# What you will do:
Convert the items below into a Markdown table with two columns, No. and Line: number each line in No., put the line itself in Line, and skip any blank lines.

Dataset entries
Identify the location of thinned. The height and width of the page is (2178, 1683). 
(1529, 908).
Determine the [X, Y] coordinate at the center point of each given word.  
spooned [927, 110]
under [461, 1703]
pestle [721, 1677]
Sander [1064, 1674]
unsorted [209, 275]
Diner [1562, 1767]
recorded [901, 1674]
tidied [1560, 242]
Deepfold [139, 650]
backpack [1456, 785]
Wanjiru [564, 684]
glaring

# In response:
| No. | Line |
|---|---|
| 1 | Identify the location of thinned. The height and width of the page is (2178, 1683).  |
| 2 | (1529, 908). |
| 3 | Determine the [X, Y] coordinate at the center point of each given word.   |
| 4 | spooned [927, 110] |
| 5 | under [461, 1703] |
| 6 | pestle [721, 1677] |
| 7 | Sander [1064, 1674] |
| 8 | unsorted [209, 275] |
| 9 | Diner [1562, 1767] |
| 10 | recorded [901, 1674] |
| 11 | tidied [1560, 242] |
| 12 | Deepfold [139, 650] |
| 13 | backpack [1456, 785] |
| 14 | Wanjiru [564, 684] |
| 15 | glaring |